---- Excerpted records

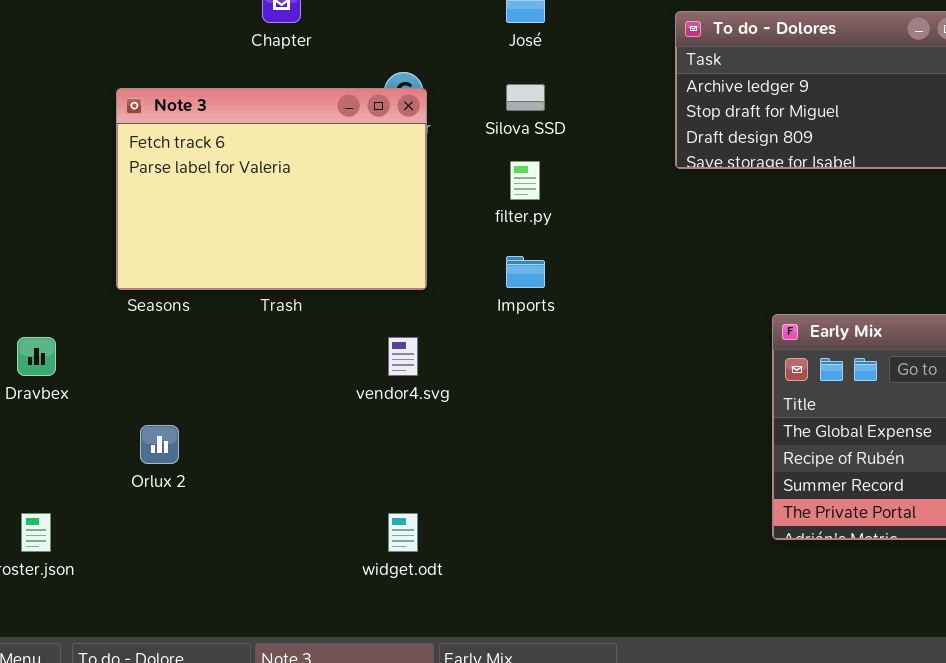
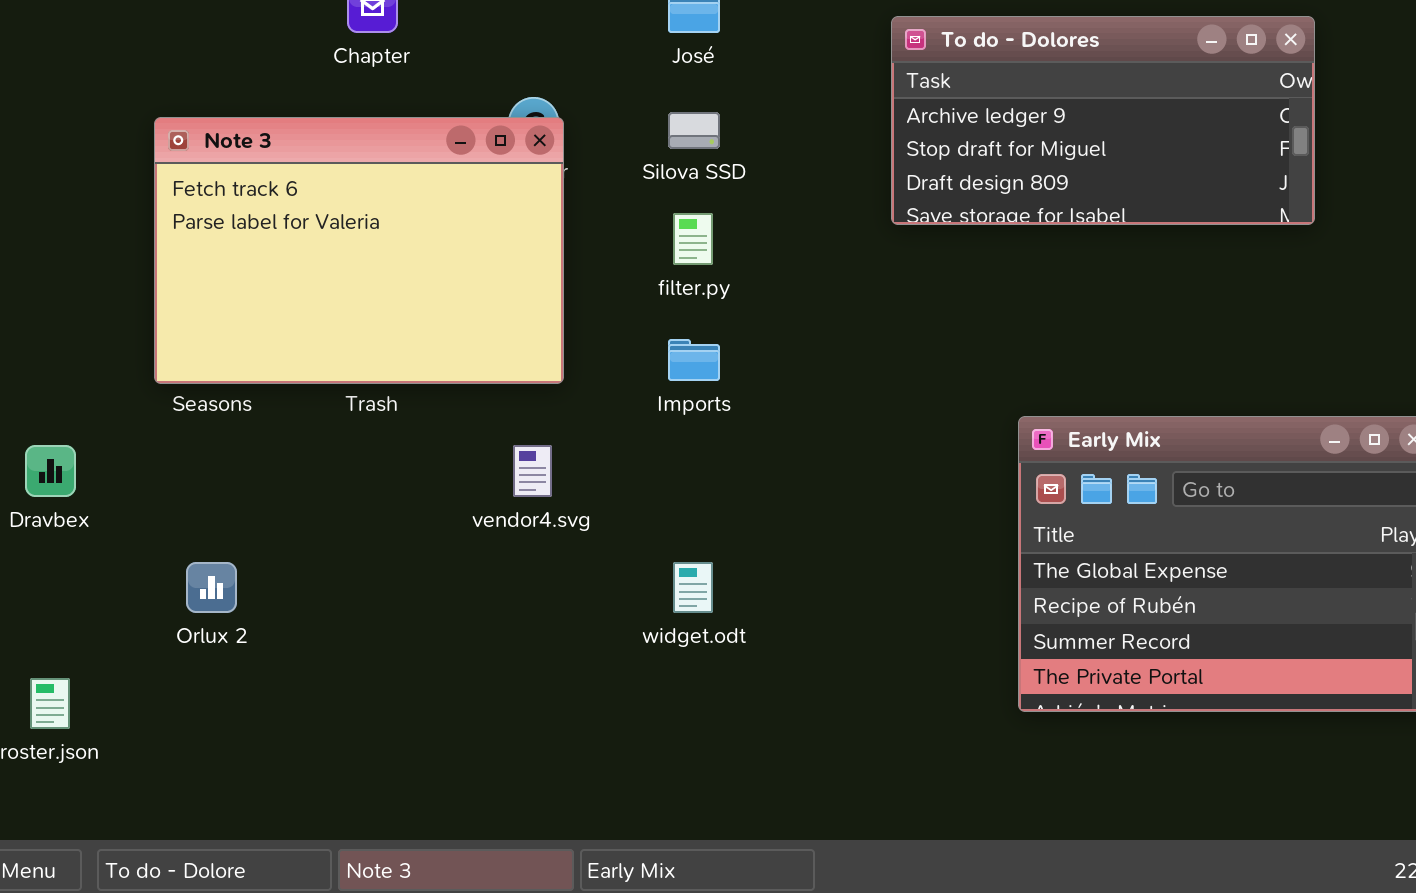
widget.odt: [388,513,418,552] -> [673,562,713,613], moved

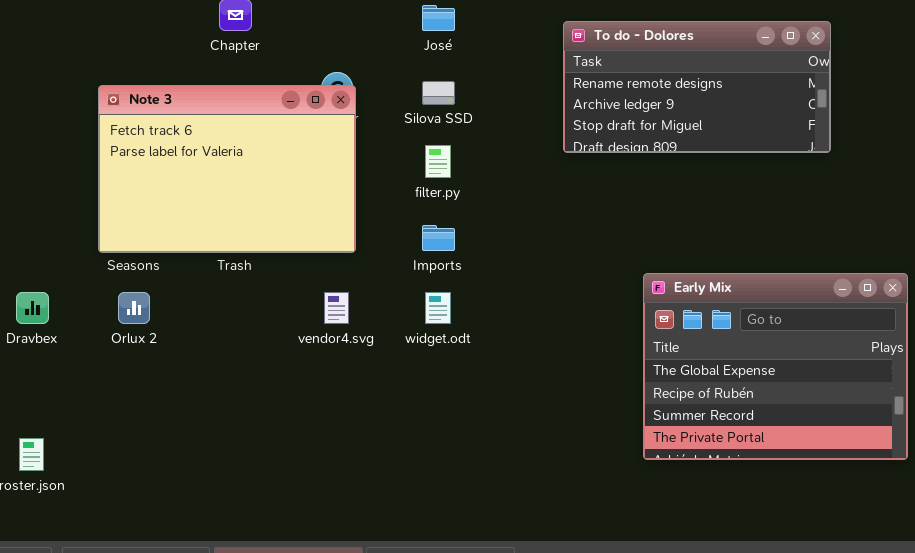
To do - Dolores: [891,16,1315,225] -> [563,21,831,153], scrolled up 1 row
Orlux 2: [186,562,237,613] -> [118,292,150,324], moved
widget.odt: [673,562,713,613] -> [425,292,451,324], moved

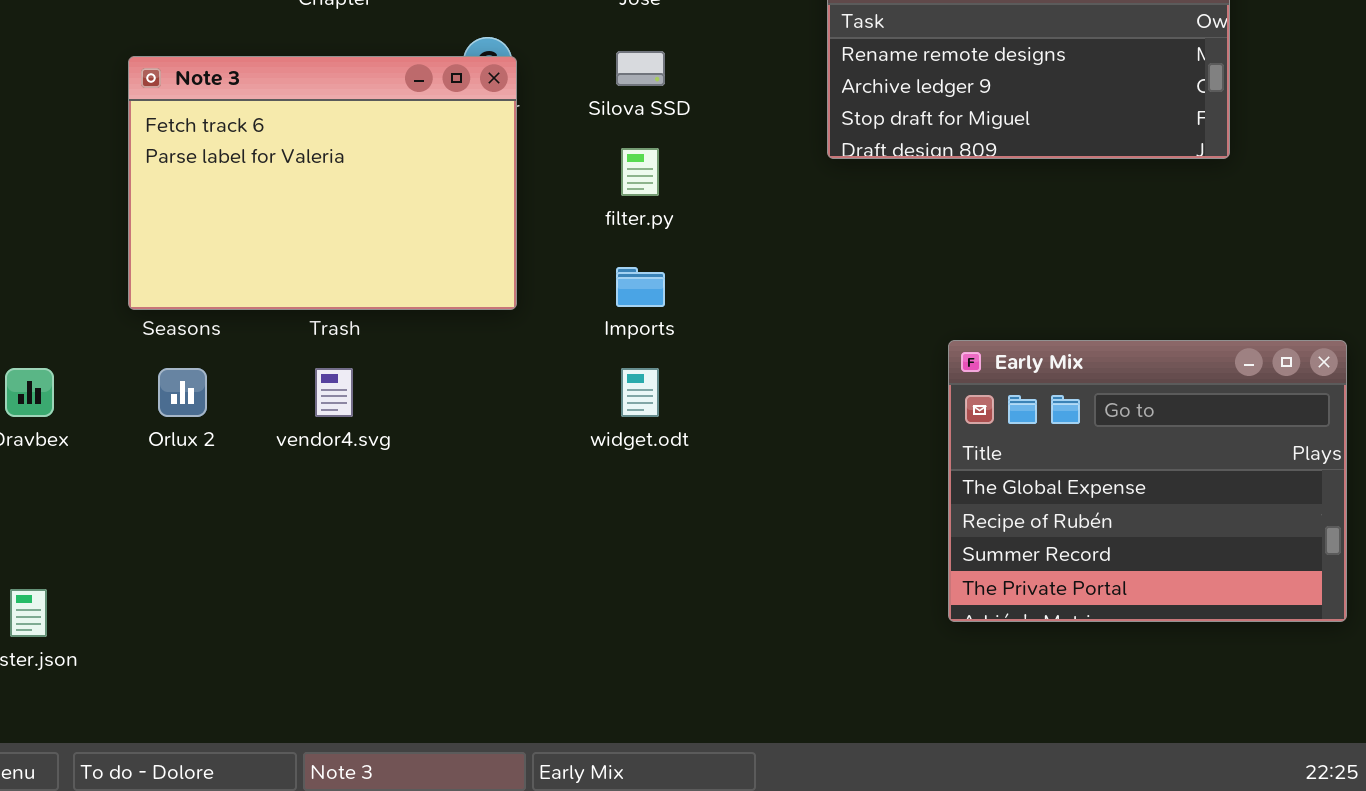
vendor4.svg: [324,292,349,324] -> [315,368,353,417], moved

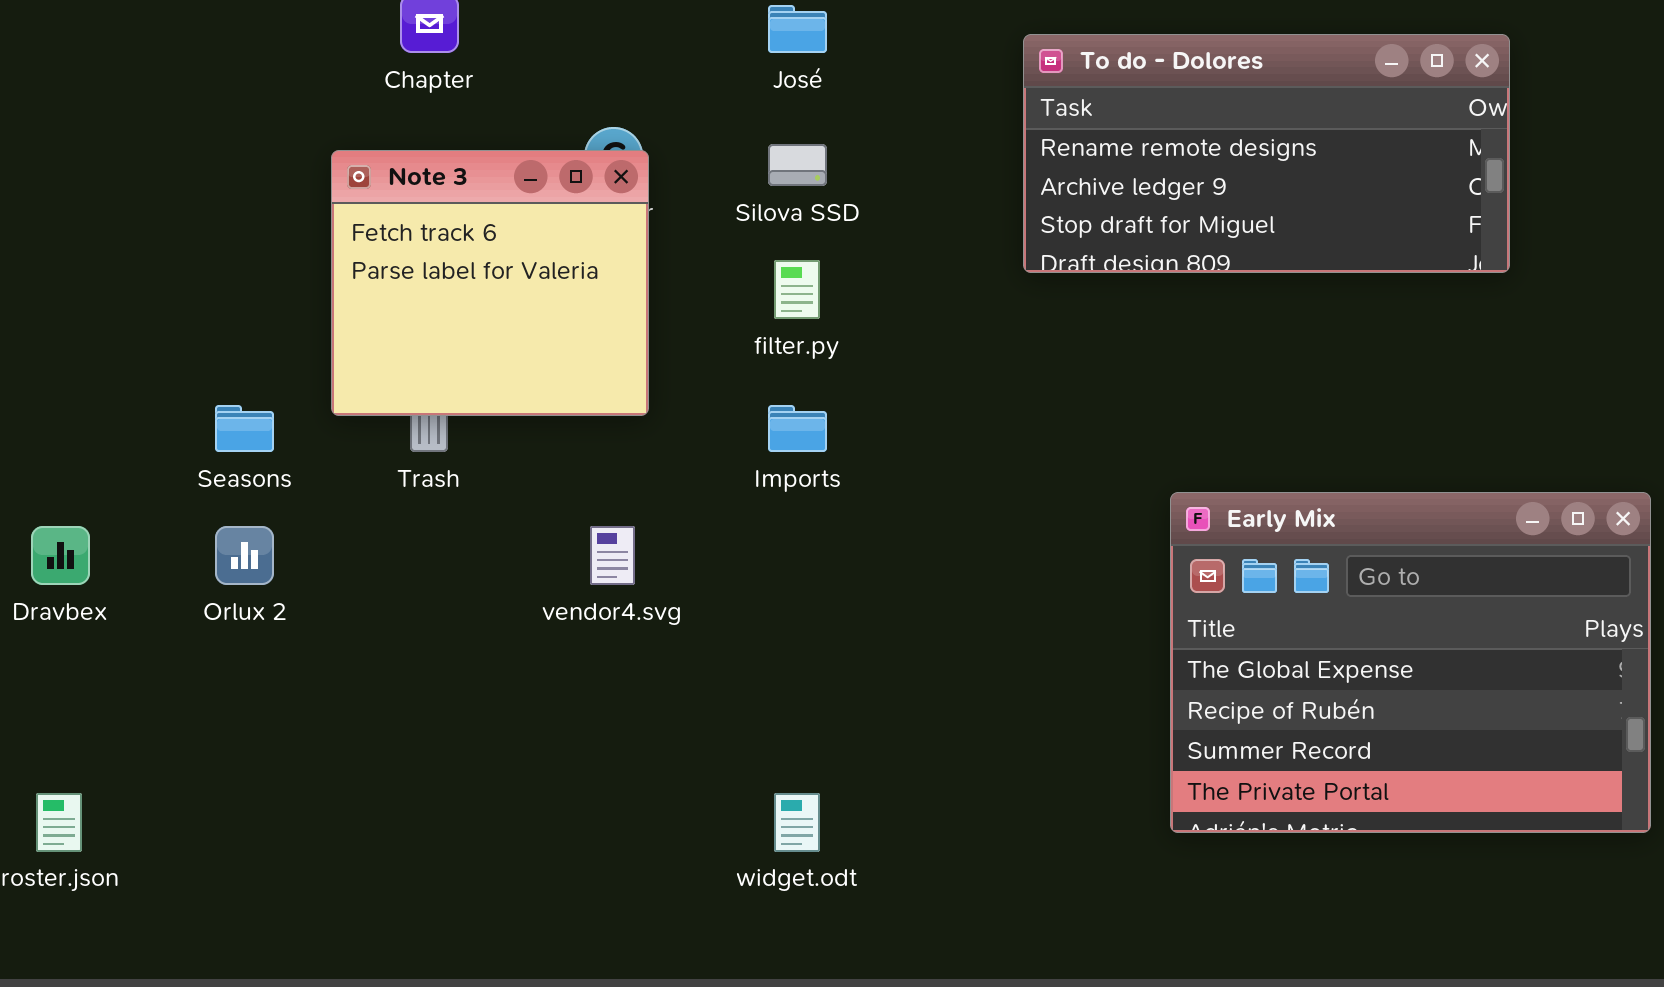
Note 3: [128,56,517,310] -> [331,150,649,416], resized
vendor4.svg: [315,368,353,417] -> [590,526,635,585], moved
widget.odt: [621,368,659,417] -> [774,793,820,852], moved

--------

- Task requirements: Only the entries themselves should be output, word for word, with all pictures omitted.

- Answer section:
widget.odt: [388,513,418,552] -> [673,562,713,613], moved

To do - Dolores: [891,16,1315,225] -> [563,21,831,153], scrolled up 1 row
Orlux 2: [186,562,237,613] -> [118,292,150,324], moved
widget.odt: [673,562,713,613] -> [425,292,451,324], moved

vendor4.svg: [324,292,349,324] -> [315,368,353,417], moved

Note 3: [128,56,517,310] -> [331,150,649,416], resized
vendor4.svg: [315,368,353,417] -> [590,526,635,585], moved
widget.odt: [621,368,659,417] -> [774,793,820,852], moved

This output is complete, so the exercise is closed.